### RECORDS FOR THE TASK:
------------------------------

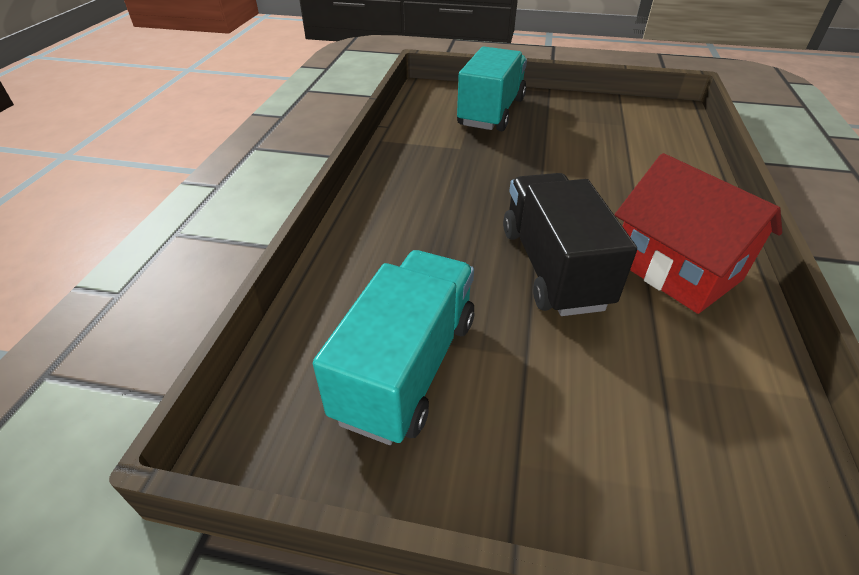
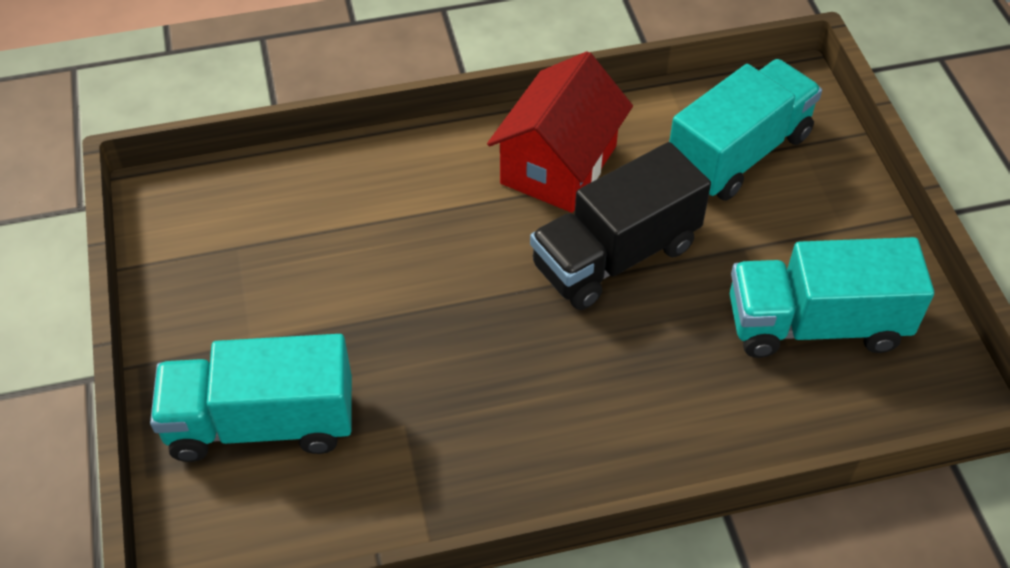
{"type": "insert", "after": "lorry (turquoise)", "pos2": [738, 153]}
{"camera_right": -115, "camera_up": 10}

------------------------------

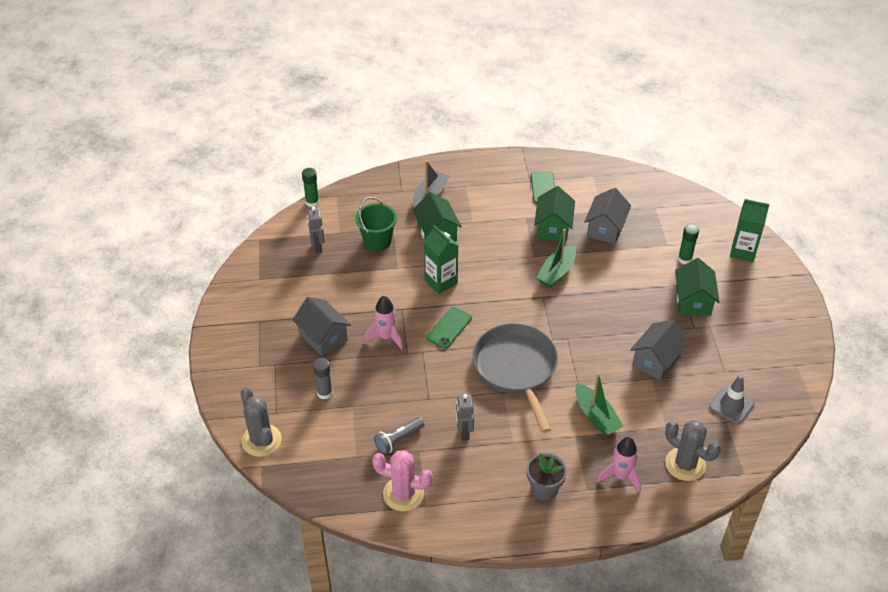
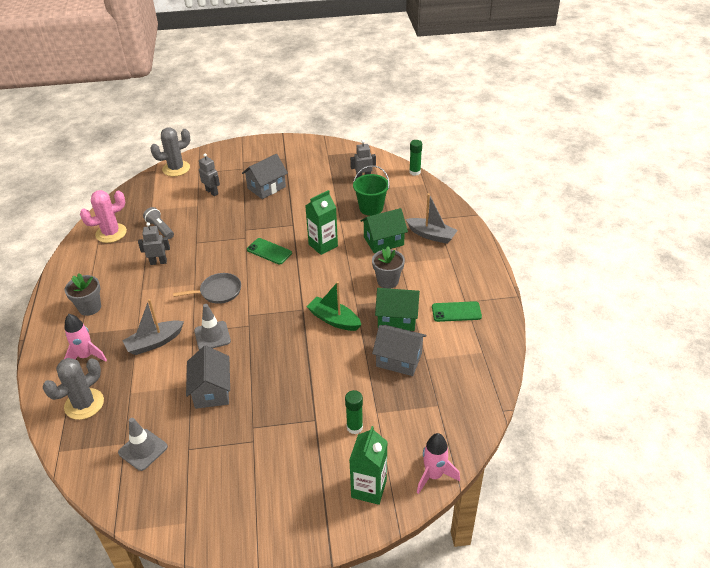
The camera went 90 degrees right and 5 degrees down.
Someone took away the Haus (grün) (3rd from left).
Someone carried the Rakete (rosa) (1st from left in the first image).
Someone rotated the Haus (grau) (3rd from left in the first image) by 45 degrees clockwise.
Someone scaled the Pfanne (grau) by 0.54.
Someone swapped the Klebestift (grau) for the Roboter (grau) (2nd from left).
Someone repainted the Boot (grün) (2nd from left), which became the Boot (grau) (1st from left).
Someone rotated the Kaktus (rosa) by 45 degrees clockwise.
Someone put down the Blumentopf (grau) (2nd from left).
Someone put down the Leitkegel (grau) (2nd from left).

------------------------------

### WHAT IS NEEDED:
Each line that includes the string "rotated" should be copied from the data.

### RESULT OF THE EXERCISE:
Someone rotated the Haus (grau) (3rd from left in the first image) by 45 degrees clockwise.
Someone rotated the Kaktus (rosa) by 45 degrees clockwise.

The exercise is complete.